_Stated task_
List every line of the listing below that contains the string "kern".

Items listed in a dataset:
[Start]

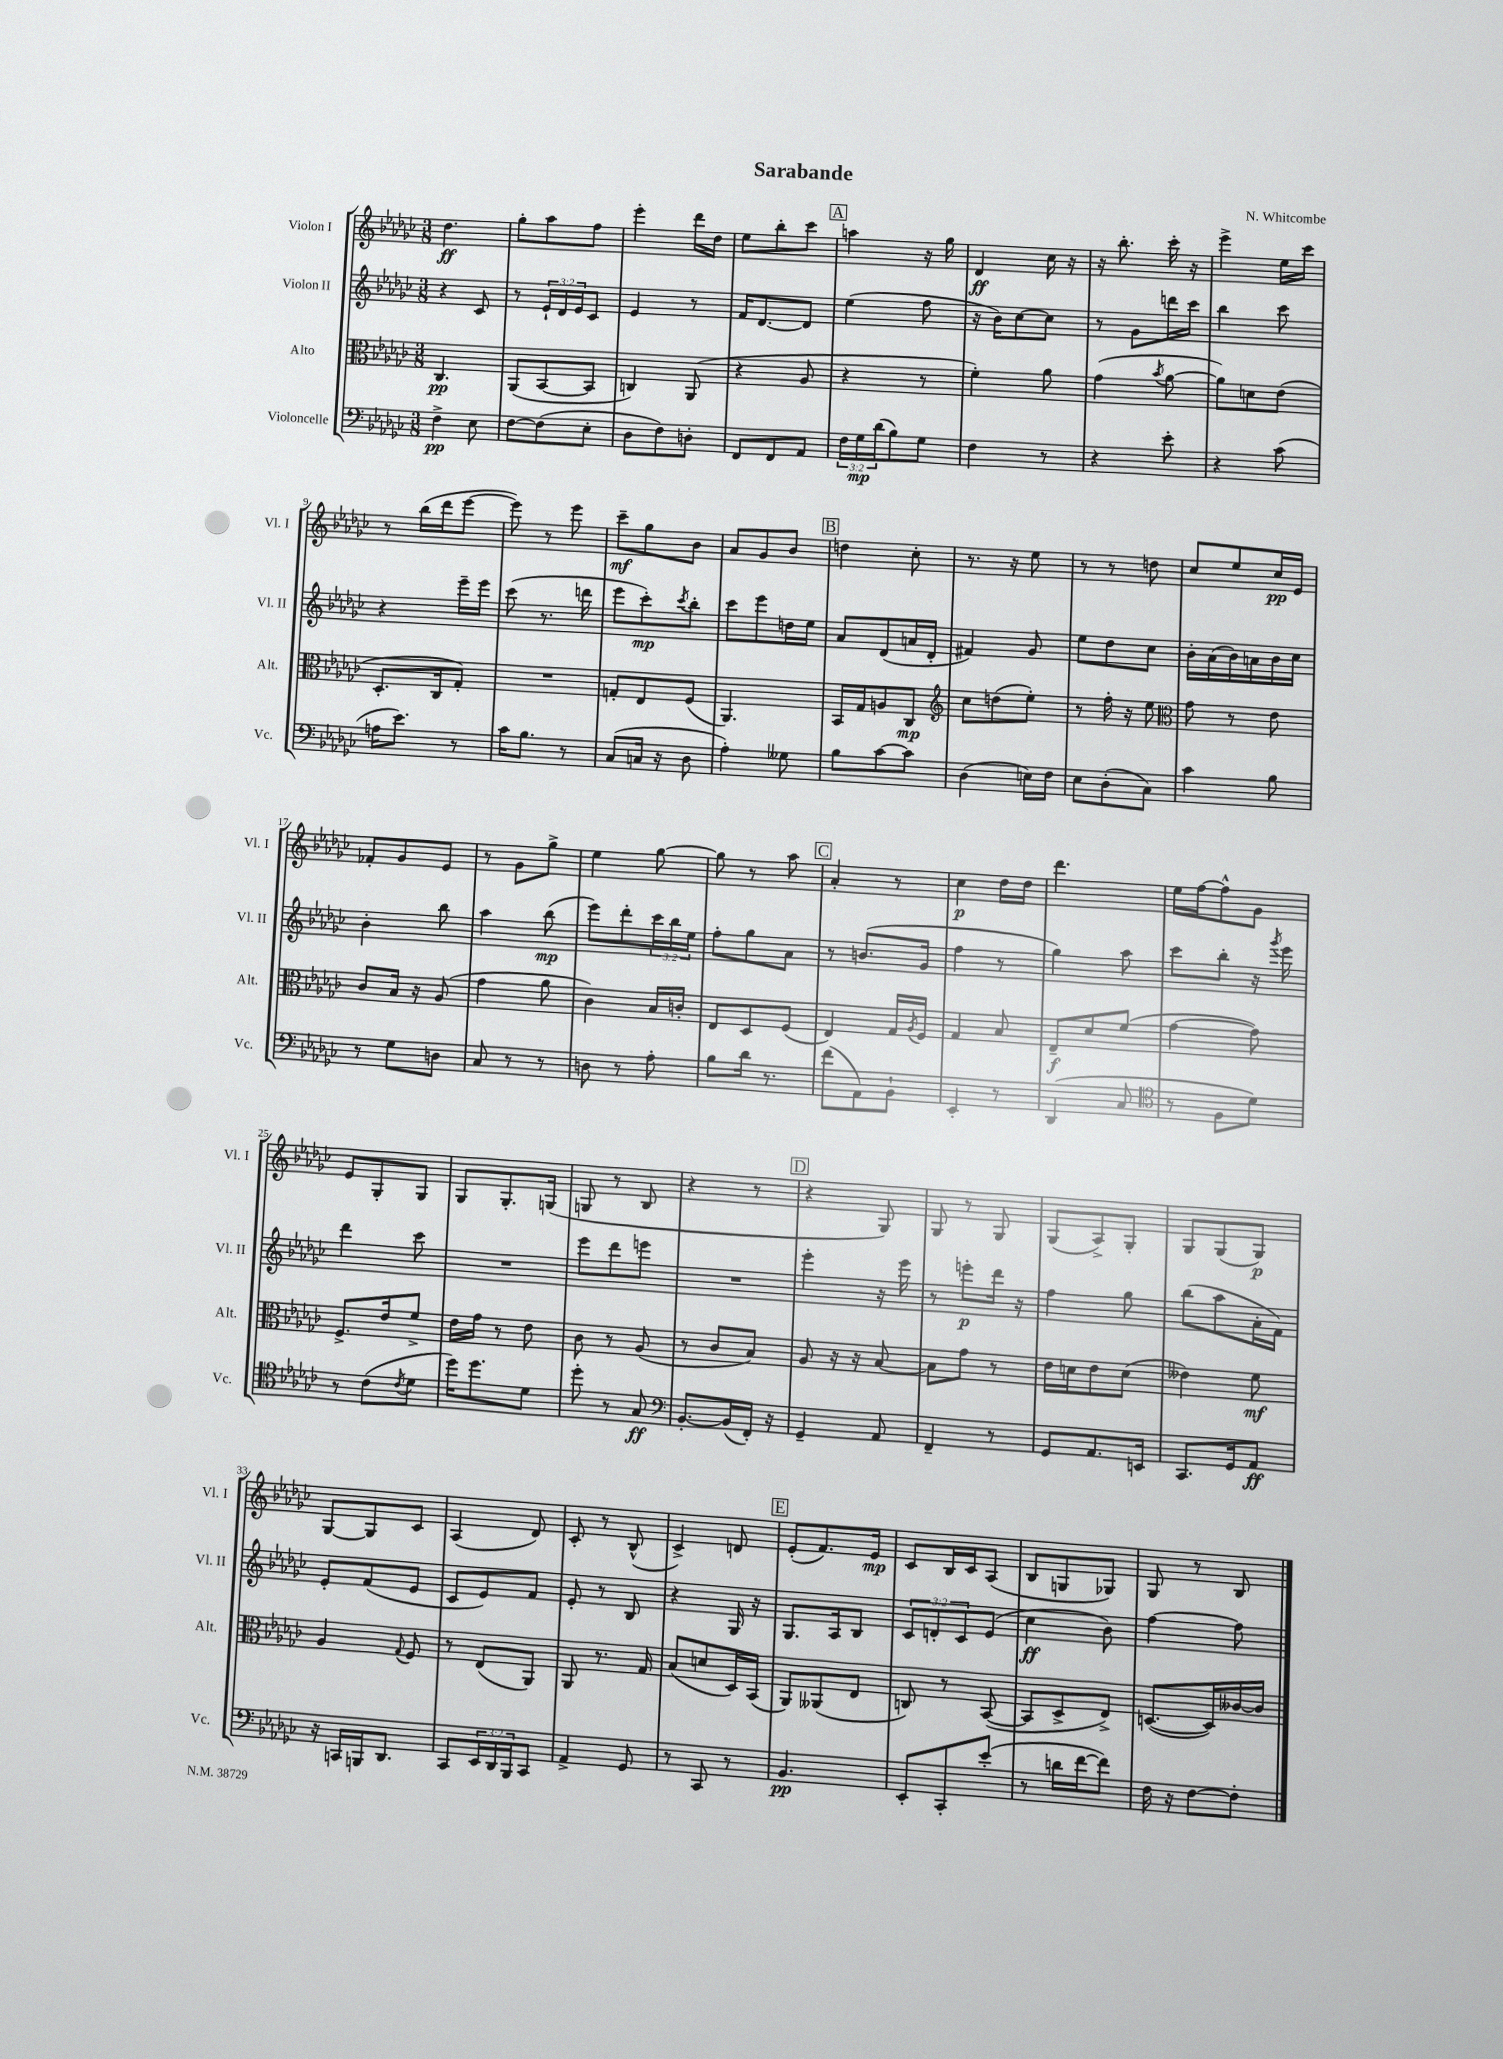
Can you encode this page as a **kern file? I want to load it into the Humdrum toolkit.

**kern	**kern	**kern	**kern
*staff4	*staff3	*staff2	*staff1
*clefF4	*clefC3	*clefG2	*clefG2
*k[b-e-a-d-g-c-]	*k[b-e-a-d-g-c-]	*k[b-e-a-d-g-c-]	*k[b-e-a-d-g-c-]
*M3/8	*M3/8	*M3/8	*M3/8
4F^\	4.C-/	4r	4.dd-\
8E-\	.	8c-/	.
=	=	=	=
[8F\L	(8AA-/L	8r	8gg-'\L
(8F\]	[8BB-/	24e-`/LL	8aa-\
.	.	24d-/	.
.	.	24e-/J	.
8E-'\J	8BB-/]J	8c-/J	8ff\J
=	=	=	=
8D-\L	4C/)	4e-/	4eee-'\
8F\)	.	.	.
8D'\J	(8AA-/	8r	16ddd-\LL
.	.	.	16dd-\JJ
=	=	=	=
8FF/L	4r	16f/LK	8ee-\L
.	.	[8.d-/	.
8FF/	.	.	8bb-'\
8AA-/J	8A-/	8d-/]J	8ccc-\J
=	=	=	=
24F\LL	4r	(4ee-\	4aa\
24G-\	.	.	.
(24d-\J	.	.	.
8B-\)	.	.	.
8G-\J	8r	8ff\	16r
.	.	.	16gg-\
=	=	=	=
4F\	4f'\)	16r	4d-/
.	.	16b-\LK)	.
.	.	[8cc-\	.
8r	8a-\	8cc-\]J	16cc-\
.	.	.	16r
=	=	=	=
4r	(4g-\	8r	16r
.	.	.	8.bb-'\
.	.	8g-\L	.
.	8qb-/	.	.
8e-'\	[8a-\	16ddd\L	16ccc-'\
.	.	16ccc-\JJ	16r
=	=	=	=
4r	8a-\]L)	4bb-\	4eee-^\
.	8d\	.	.
(8c-\	(8e-\J	8ccc-\	16ee-\LL
.	.	.	16ccc-\JJ
=	=	=	=
16A\LK	8.D-'/L	4r	8r
8.e-\J)	.	.	.
.	.	.	(16bb-\LL
.	16C-/k	.	16ddd-\J
8r	8G-'/J)	16eee-~\LL	[8eee-\J
.	.	16eee-\JJ	.
=	=	=	=
16c-\LK	4.r	(8ccc-\	8eee-\])
8.B-\J	.	.	.
.	.	8.r	8r
8r	.	.	8eee-\
.	.	16ddd\	.
=	=	=	=
(8C-/L	8G'/L	8eee-\L	8ccc-~\L
16C/Jk	8E-/	8ccc-'\)	8gg-\
16r	.	.	.
.	.	8qccc-/	.
8D-\	(8F/J	8bb-'\J	8b-\J
=	=	=	=
4A-'\)	4.AA-/)	8ccc-\L	8a-/L
.	.	8eee-\	8g-/
8G--\	.	16dd\L	8b-/J
.	.	16ee-\JJ	.
=	=	=	=
8B-\L	16BB-/LL	8a-/L	4dd\
.	16G-/J	.	.
[8c-\	8A/	(8d-/	.
8c-\]J	8C-/J	16a/L	8cc-'\
.	.	16d-'/JJ	.
=	=	=	=
*	*clefG2	*	*
(4D-\	8cc-\L	4f#/)	8.r
.	(8dd\	.	.
.	.	.	16r
16E\LL)	8ee-'\J)	8g-/	8ee-\
16F\JJ	.	.	.
=	=	=	=
8E-\L	8r	8ee-\L	8r
(8D-'\	16ff'\	8dd-\	8r
.	16r	.	.
8C-\J)	8ee-\	8cc-\J	8dd\
=	=	=	=
*	*clefC3	*	*
4c-\	8g-\	16b-'\LL	8cc-/L
.	.	(16a-\	.
.	8r	16b-\)	8ee-/
.	.	16a\	.
8B-\	8e-\	16b-\	16cc-/L
.	.	16cc-\JJ	16e-/JJ
=	=	=	=
8r	8c-/L	4b-'\	8f-'/L
8G-\L	16B-/Jk	.	8g-/
.	16r	.	.
8D\J	(8A-/	8bb-\	8e-/J
=	=	=	=
8C-/	4g-\	4aa-\	8r
8r	.	.	8g-\L
8r	8a-\	(8bb-\	8gg-^\J
=	=	=	=
8D\	4c-\)	8eee-\L)	4ee-\
8r	.	8ddd-'\	.
8A-'\	16B-/LL	24ccc-\L	[8gg-\
.	.	24bb-\	.
.	16c'/JJ	.	.
.	.	24ee-\JJ	.
=	=	=	=
8B-\L	8E-/L	8ff'\L	8gg-\]
16d-\Jk	8D-/	8gg-\	8r
8.r	.	.	.
.	(8F/J	8a-\J	8aa-\
=	=	=	=
(8f\L	4E-/)	8r	4a-'/
8AA-\)	.	(8.b/L	.
8BB-`\J	16G-/LL	.	8r
.	8qA-/	.	.
.	16F/JJ	16g-/Jk	.
=	=	=	=
4EE-'/	4G-/	4ff\	4cc-\
8r	8B-/	8r	16dd-\LL
.	.	.	16dd-\JJ
=	=	=	=
(4DD-/	8E-~/L	4gg-\)	4.ddd-\
.	8d-/	.	.
8C-/	(8f/J	8aa-\	.
=	=	=	=
*clefC4	*	*	*
8r	[4g-\	8ccc-\L	16ee-\LL
.	.	.	[16ff\J
8F\L	.	8bb-'\J	8ff^^\]
8d-\J)	8g-\])	16r	8g-\J
.	.	8qggg-/	.
.	.	16eee-\	.
=	=	=	=
8r	8.F^/L	4ddd-\	8e-/L
(8c-\L	.	.	8G-'/
.	16e-/k	.	.
8qc-/	.	.	.
8d-\J	8f^/J	8ccc-\	8G-/J
=	=	=	=
16dd-\LK)	16e-\LL	4.r	8G-/L
8.dd-\	16g-\JJ	.	.
.	8r	.	8.G-'/
8d-\J	8e-\	.	.
.	.	.	(16G/Jk
=	=	=	=
8dd-'\	8c-\	8eee-\L	8G/
8r	8r	8ddd-\	8r
8G-/	(8A-/	8eee\J	8B-/
=	=	=	=
*clefF4	*	*	*
[8.BB-'/L	8r	4.r	4r
.	8c-/L	.	.
(16BB-/]L	.	.	.
16FF'/JJ)	8B-/J)	.	8r
16r	.	.	.
=	=	=	=
4GG-~/	8A-/	4eee-'\	4r
.	16r	.	.
.	16r	.	.
8AA-/	[8B-/	16r	8G-/)
.	.	16eee-\	.
=	=	=	=
4FF~/	8B-\]L	8r	8G-/
.	8g-\J	8eee'\L	8r
8r	8r	16ddd-\Jk	8G-/
.	.	16r	.
=	=	=	=
8GG-/L	16e-\LL	4ff\	(8G-/L
.	16d\J	.	.
8.AA-/	8e-\	.	8A-^/)
.	(8d\J	8gg-\	8G-'/J
16EE/Jk	.	.	.
=	=	=	=
8.CC-/L	4e--\)	(8bb-\L	8G-/L
.	.	8aa-\	(8G-/
16GG-/k	.	.	.
8AA-/J	8f\	16a-'\L	8G-/J)
.	.	16f\JJ)	.
=	=	=	=
16r	4A-/	8e-'/L	[8G-/L
16CC/LL	.	.	.
16BBB/J	.	(8f/	8G-/]
8.DD-/J	.	.	.
.	8qqG-/	.	.
.	8F/	8e-/J	8c-/J
=	=	=	=
8CC-/L	8r	8c-/L	(4A-/
24EE-/L	(8E-/L	8e-/)	.
24DD-/	.	.	.
24BBB-/J	.	.	.
8CC-/J	8AA-/J)	8f/J	8d-/)
=	=	=	=
4AA-^/	8AA-/	8e-'/	8c-'/
.	8.r	8r	8r
8GG-/	.	8B-/	(8B-^^/
.	16G-/	.	.
=	=	=	=
8r	(8B-/L	4r	4c-^/)
8CC-/	8d/	.	.
8r	16D-/L)	16G-/	8d/
.	(16BB-/JJ	16r	.
=	=	=	=
4.BB-/	8AA-/L)	8.G-/L	(8e-'/L
.	(8AA--/	.	8.f/)
.	.	16A-/k	.
.	8E-/J	8B-/J	.
.	.	.	16e-/Jk
=	=	=	=
8EE-'/L	8C/)	12c-/L	8c-/L
.	.	12d'/	.
8CC-'/	8r	.	16B-/L
.	.	12c-/	.
.	.	.	16c-/J
(8e-'/J	([8BB-/	(8e-/J	(8A-/J
=	=	=	=
8r	8BB-/]L	4cc-\	8B-/L
16d\LL	8D-^/	.	8G/
[16f\J	.	.	.
8f\]J)	8E-^/J)	8b-\)	8G-/J)
=	=	=	=
16F\	([8.D/L	[4ff\	8G-/
16r	.	.	.
[8F\L	.	.	8r
.	16D/]L)	.	.
8F'\]J	[16c--/	8ff\]	8B-/
.	16c--/]JJ	.	.
==	==	==	==
*-	*-	*-	*-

[End]

_Task response_
Can you encode this page as a **kern file? I want to load it into the Humdrum toolkit.
**kern	**kern	**kern	**kern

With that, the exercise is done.